◆ ACTION ITEM:
Copied exactly and without pictures, the lines from the beginning of the entries through the one that holds "IC1: none ->" should form the entire reply.

(Records excerpted from a collection)
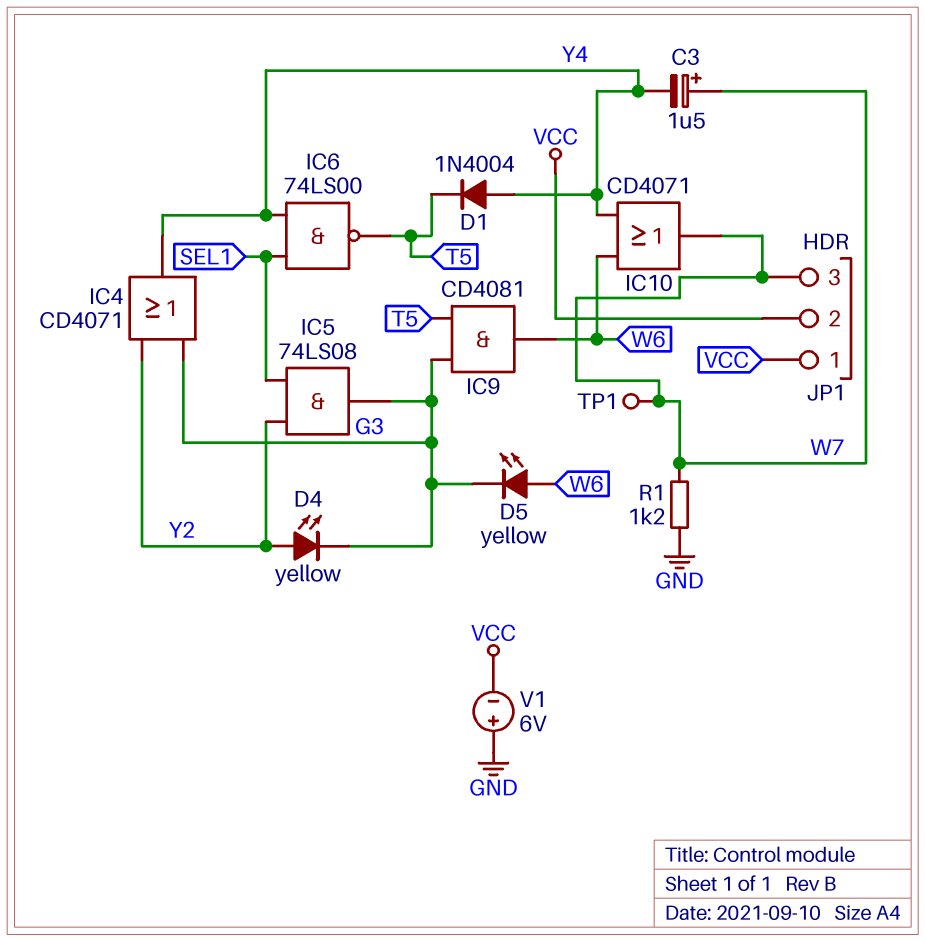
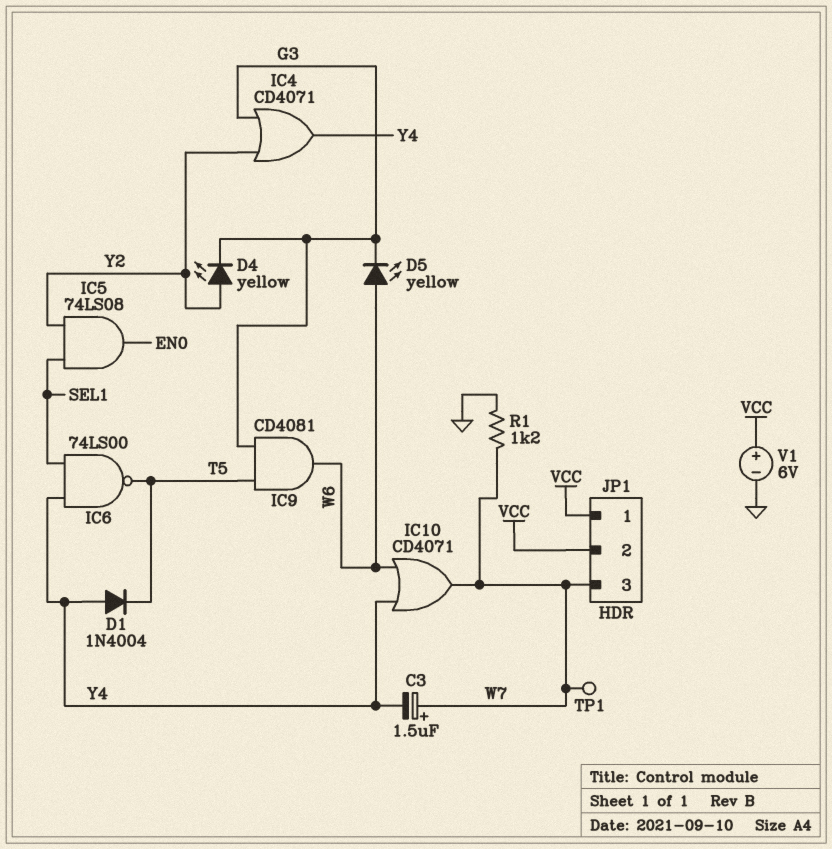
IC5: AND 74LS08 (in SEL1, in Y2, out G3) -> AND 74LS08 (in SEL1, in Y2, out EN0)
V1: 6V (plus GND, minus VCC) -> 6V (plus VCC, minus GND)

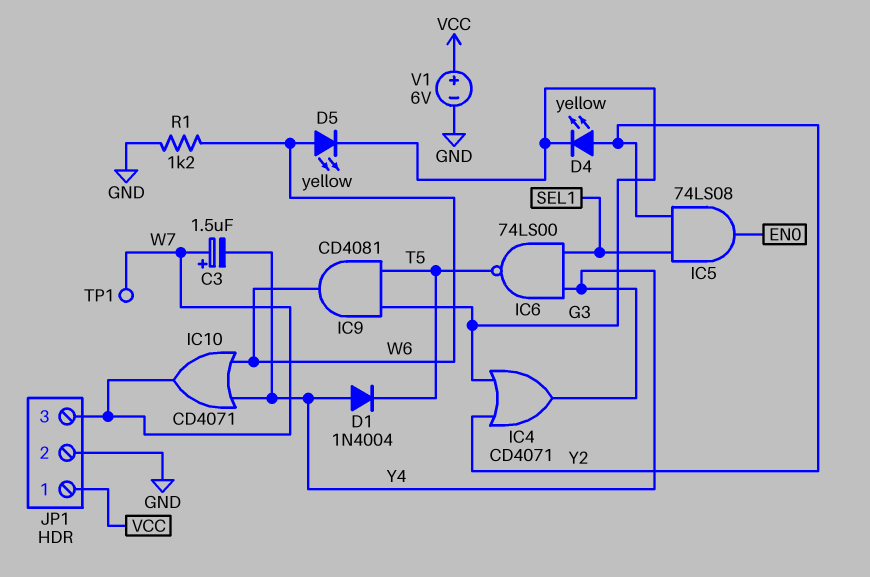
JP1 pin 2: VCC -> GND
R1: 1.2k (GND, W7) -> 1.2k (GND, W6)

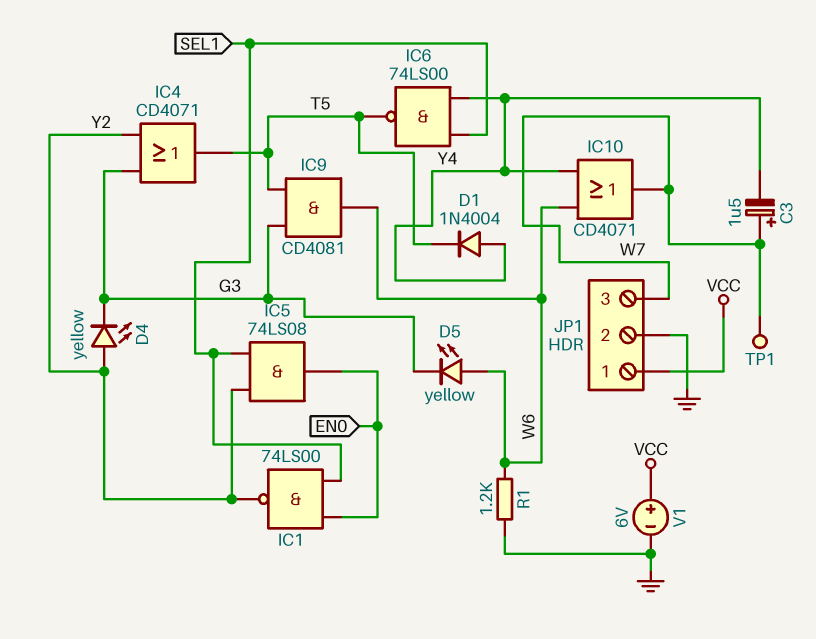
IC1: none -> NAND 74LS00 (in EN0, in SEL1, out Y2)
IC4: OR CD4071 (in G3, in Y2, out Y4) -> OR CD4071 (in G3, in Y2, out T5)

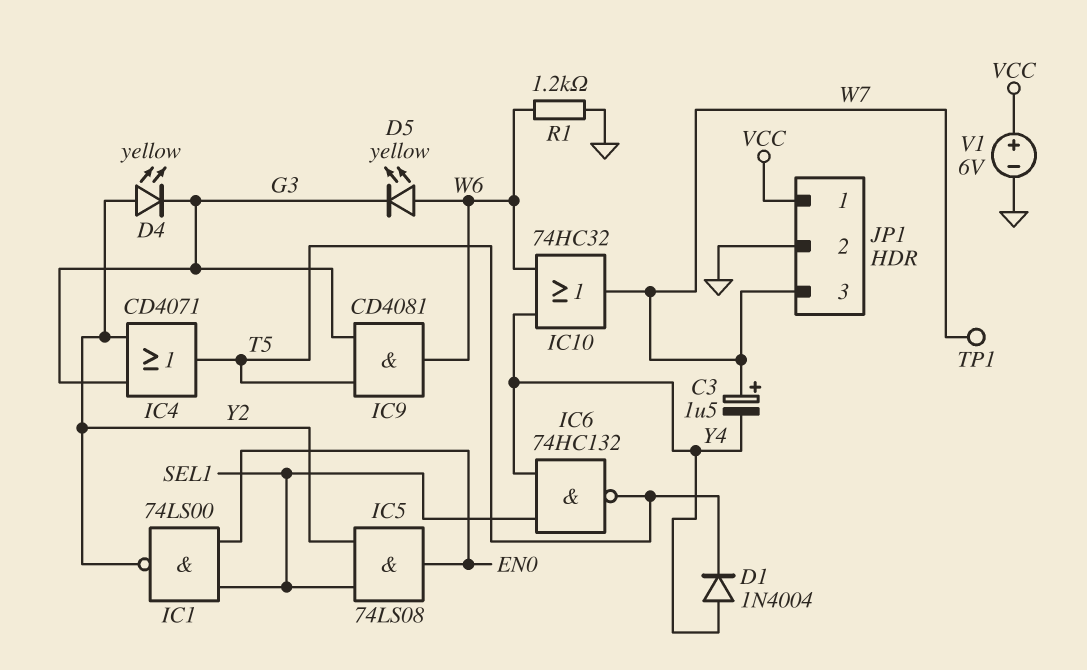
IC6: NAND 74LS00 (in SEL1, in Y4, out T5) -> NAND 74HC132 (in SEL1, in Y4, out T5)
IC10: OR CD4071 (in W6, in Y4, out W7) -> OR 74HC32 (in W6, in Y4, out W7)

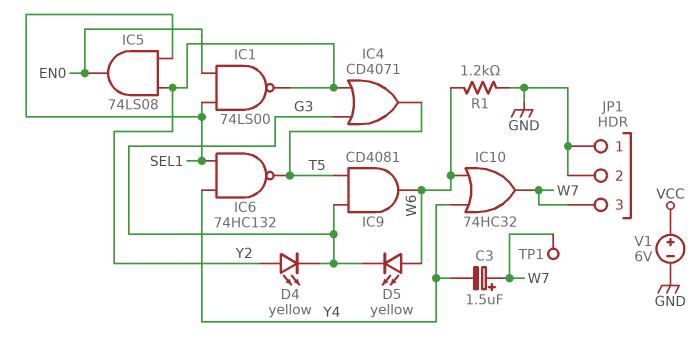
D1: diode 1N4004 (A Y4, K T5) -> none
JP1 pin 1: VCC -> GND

◆ OUTPUT:
IC5: AND 74LS08 (in SEL1, in Y2, out G3) -> AND 74LS08 (in SEL1, in Y2, out EN0)
V1: 6V (plus GND, minus VCC) -> 6V (plus VCC, minus GND)

JP1 pin 2: VCC -> GND
R1: 1.2k (GND, W7) -> 1.2k (GND, W6)

IC1: none -> NAND 74LS00 (in EN0, in SEL1, out Y2)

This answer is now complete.